*Work to be completed*
Leave out the pictures and retype exactly the lines from the one with "[(192,260),(197,244),(167,235),(162,250),(192,260)]" through the end of the records.

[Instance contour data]
'''

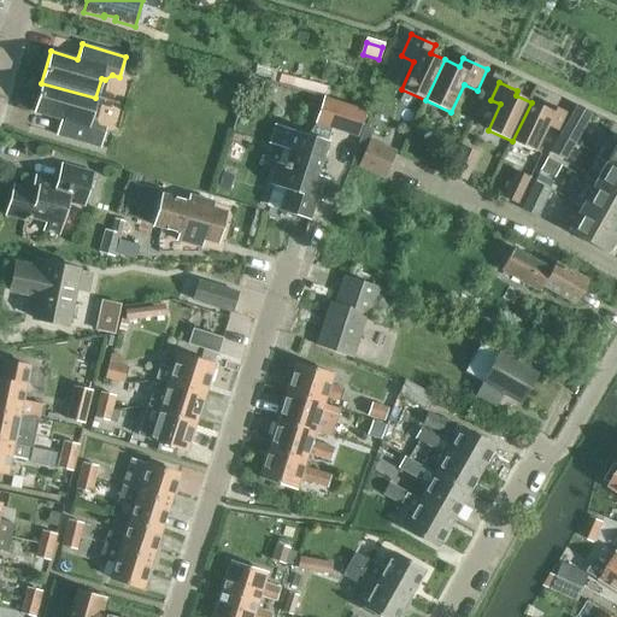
[(95,98),(41,83),(31,115),(58,123),(54,136),(99,150),(104,131),(98,129),(94,119),(89,118),(95,98)]
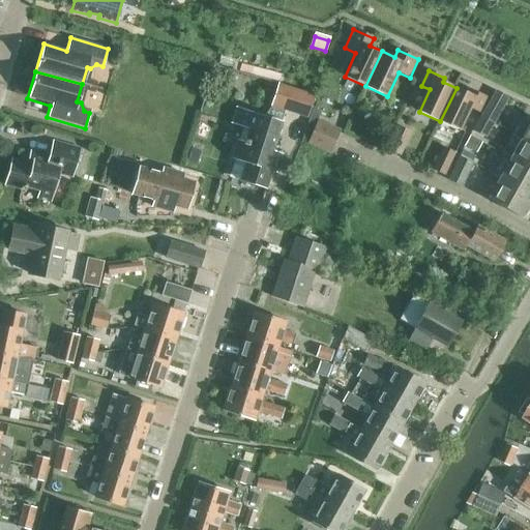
[(236,141),(230,160),(241,165),(236,180),(267,190),(278,154),(273,152),(287,111),(307,118),(315,99),(276,86),(270,105),(272,106),(264,116),(237,108),(232,123),(243,127),(239,142),(236,141)]
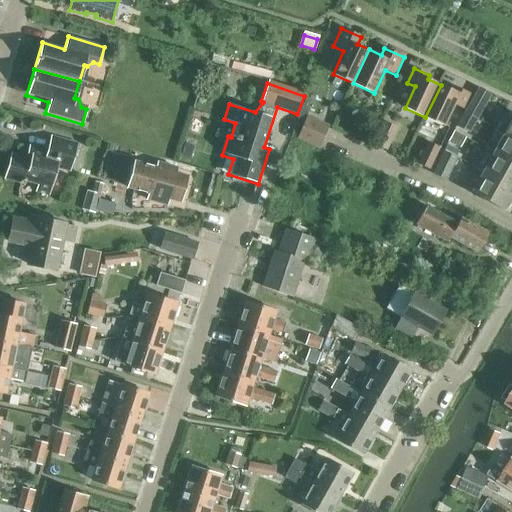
[(453,91),(441,85),(425,117),(444,126),(454,104),(463,108),(470,94),(455,87),(453,91)]
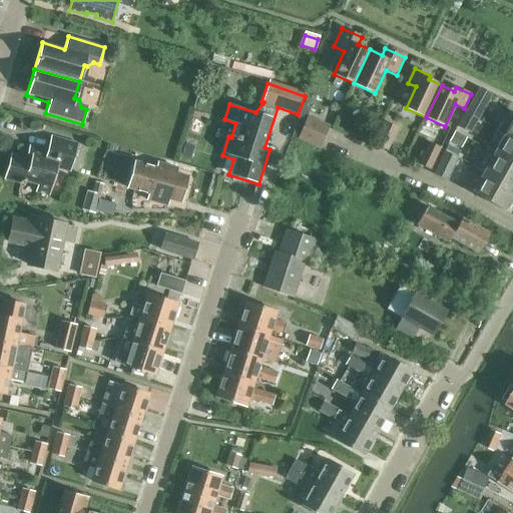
[(494,95),(482,88),(468,112),(480,119),(494,95)]
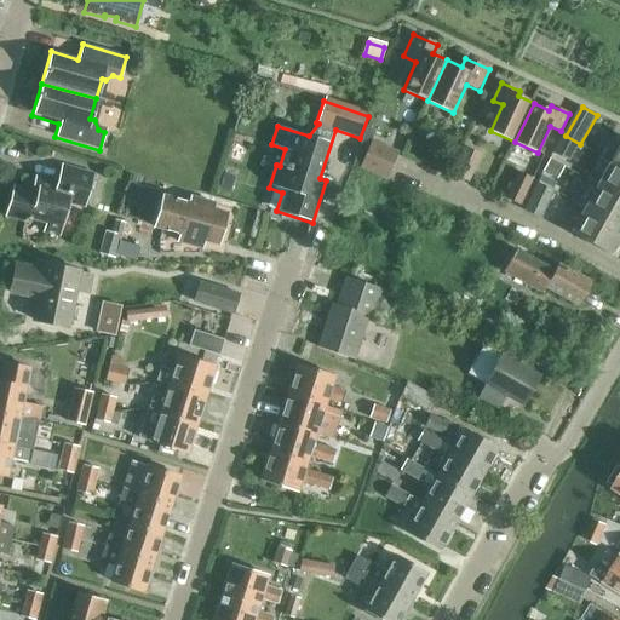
[(125,139),(125,115),(109,114),(108,139),(125,139)]
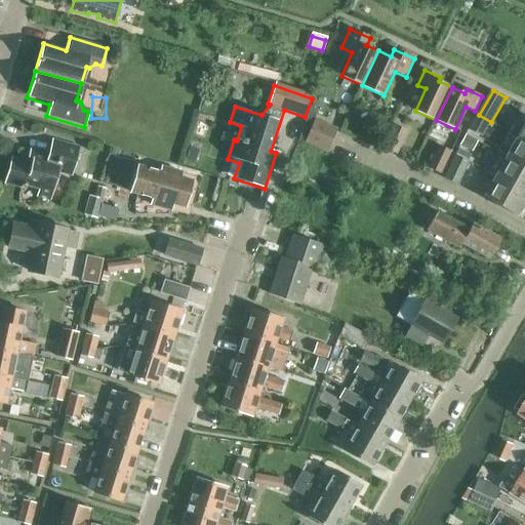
[(483,136),(491,122),(479,115),(471,129),(483,136)]
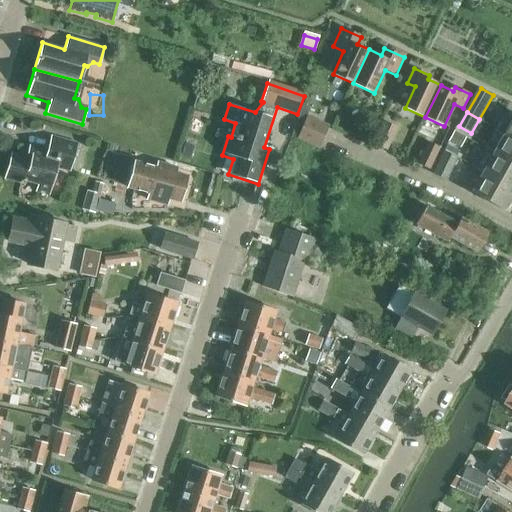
[(322,147),(330,127),(309,119),(300,139),(322,147)]
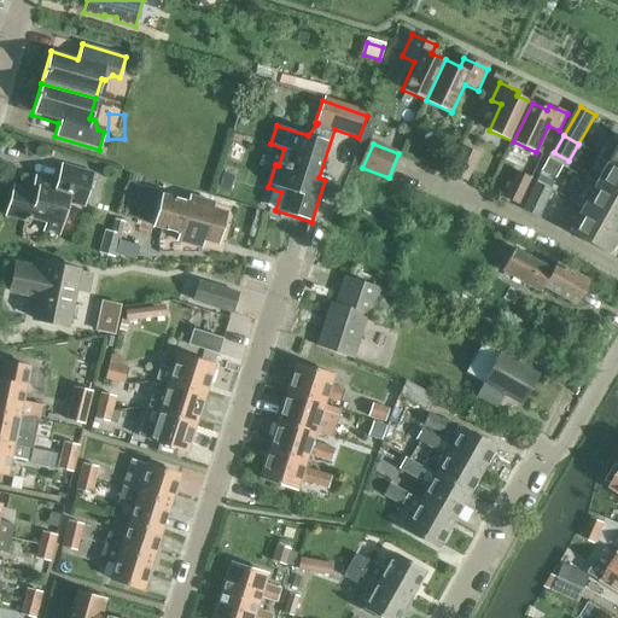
[(477,155),(464,149),(452,174),(465,180),(477,155)]
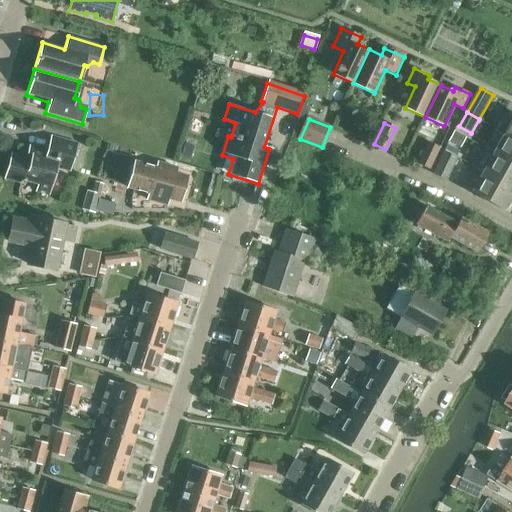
[(464,138),(453,132),(448,141),(459,148),(464,138)]
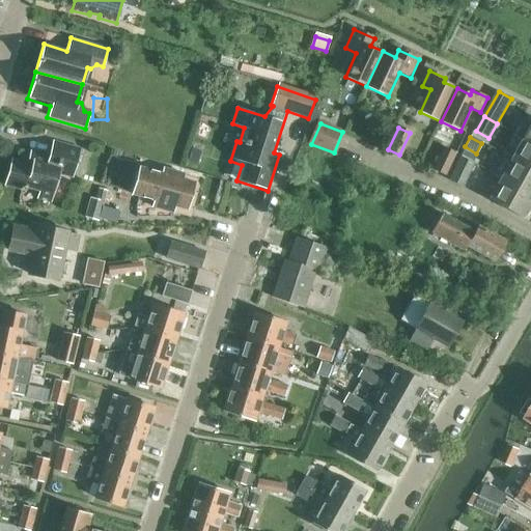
[(530,170),(530,144),(524,140),(512,161),(530,170)]
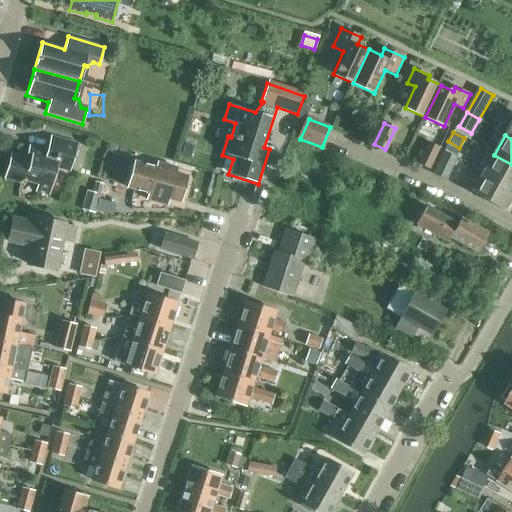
[(68,171),(76,143),(52,136),(48,148),(35,144),(31,156),(11,150),(4,177),(36,187),(35,191),(48,195),(56,168),(68,171)]
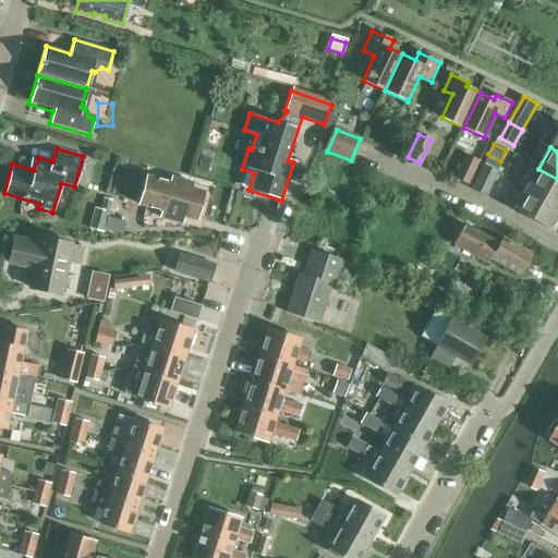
[(468,185),(477,161),(464,156),(455,179),(468,185)]
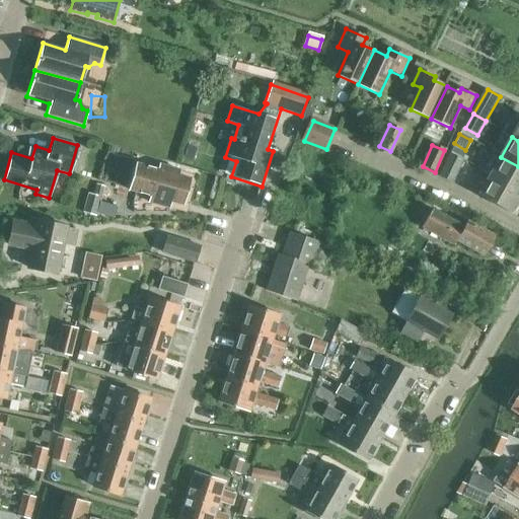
[(454,182),(464,162),(452,156),(441,175),(454,182)]
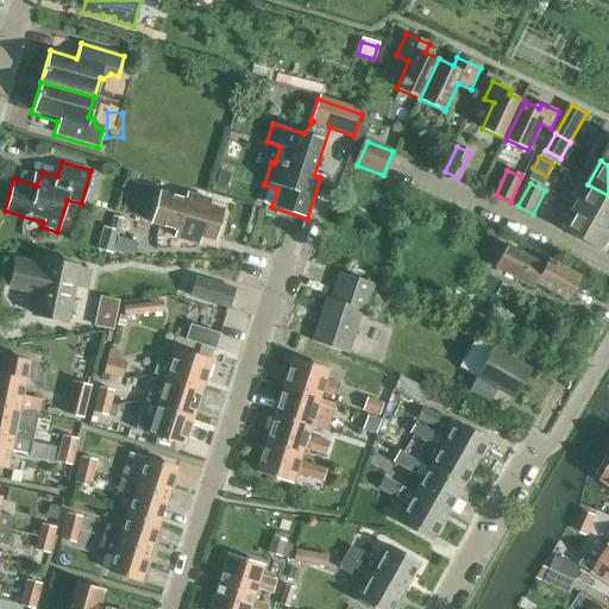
[(608,195),(588,184),(575,207),(608,225),(608,195)]
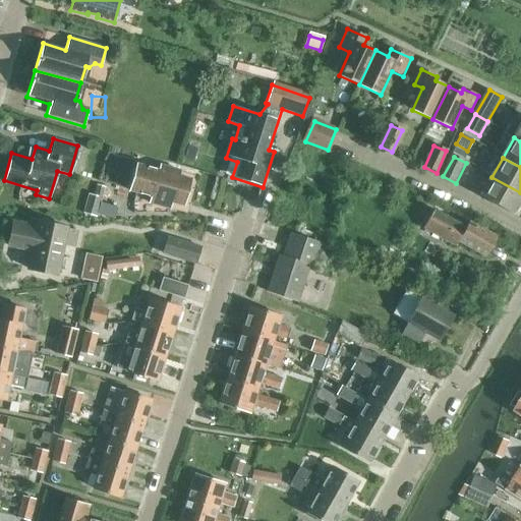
[(159,170),(136,164),(129,191),(151,197),(150,204),(165,209),(167,203),(184,207),(191,180),(175,175),(176,170),(160,166),(159,170)]
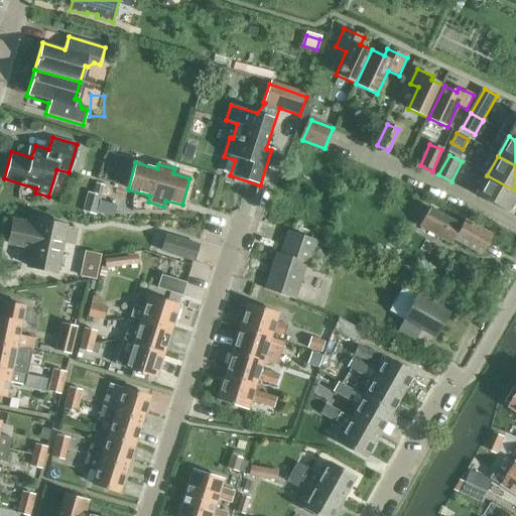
[(515,190),(487,175),(478,169),(467,188),(477,195),(508,212),(513,202),(515,203),(515,190)]
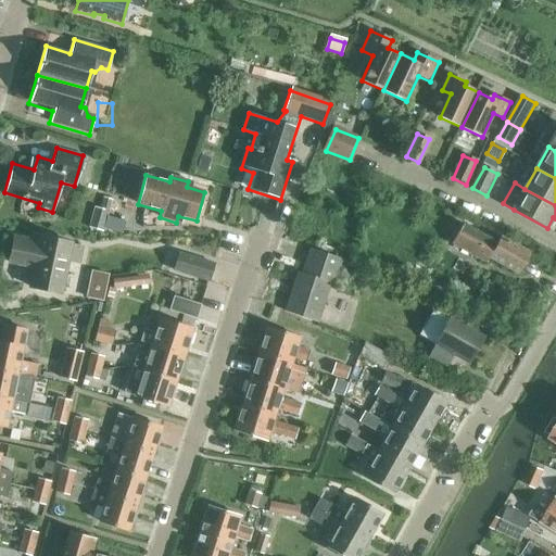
[(126,222),(110,216),(106,228),(123,234),(126,222)]
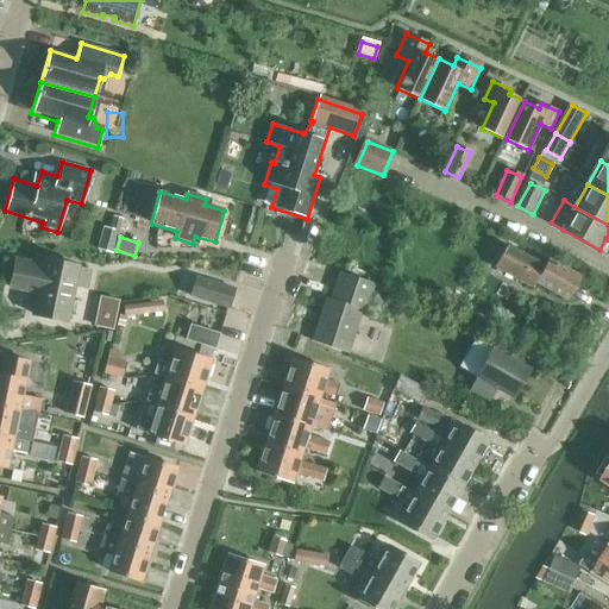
[(545,265),(509,245),(496,268),(533,289),(535,283),(566,301),(579,278),(547,259),(545,265)]
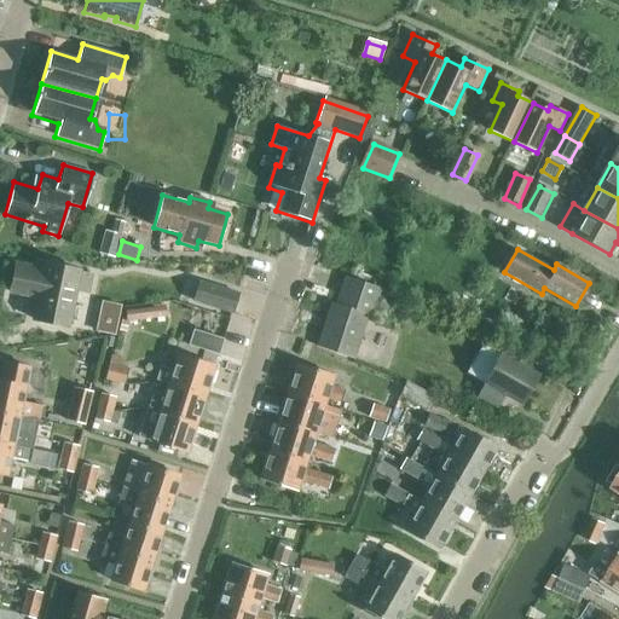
[(92,276),(46,265),(45,272),(17,266),(11,293),(36,299),(32,322),(65,330),(73,293),(87,296),(92,276)]
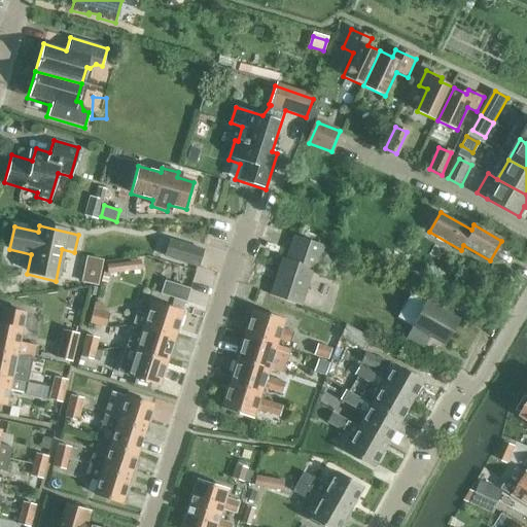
[(292,237),(289,248),(322,258),(325,246),(292,237)]
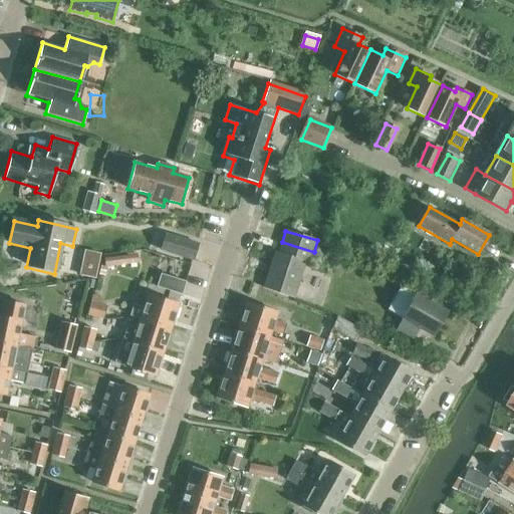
[(192,260),(197,244),(167,235),(162,250),(192,260)]
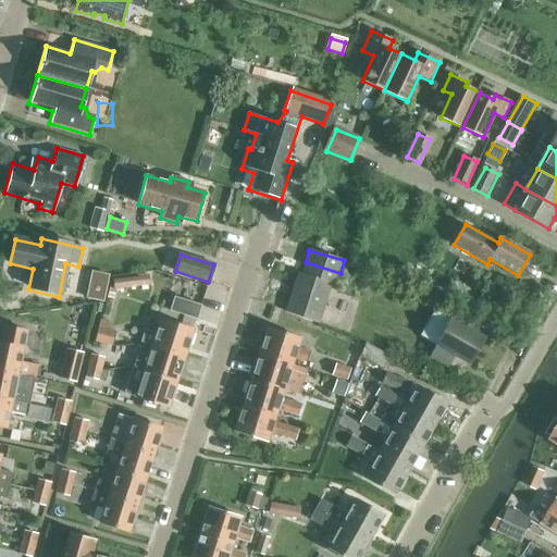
[(337,285),(341,273),(306,262),(301,276),(330,283),(337,285)]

'''

*Exercise output*
[(192,260),(197,244),(167,235),(162,250),(192,260)]
[(337,285),(341,273),(306,262),(301,276),(330,283),(337,285)]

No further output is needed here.